Set down the data again in full, keeping every line exactly as it is.

**Records provided**
+ + + + + + +

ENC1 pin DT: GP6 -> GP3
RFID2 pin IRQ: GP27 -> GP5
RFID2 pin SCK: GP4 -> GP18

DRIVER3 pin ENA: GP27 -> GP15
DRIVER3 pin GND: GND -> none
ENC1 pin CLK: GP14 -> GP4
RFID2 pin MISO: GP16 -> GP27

+ + + + + + +

**Your response**
ENC1 pin DT: GP6 -> GP3
RFID2 pin IRQ: GP27 -> GP5
RFID2 pin SCK: GP4 -> GP18

DRIVER3 pin ENA: GP27 -> GP15
DRIVER3 pin GND: GND -> none
ENC1 pin CLK: GP14 -> GP4
RFID2 pin MISO: GP16 -> GP27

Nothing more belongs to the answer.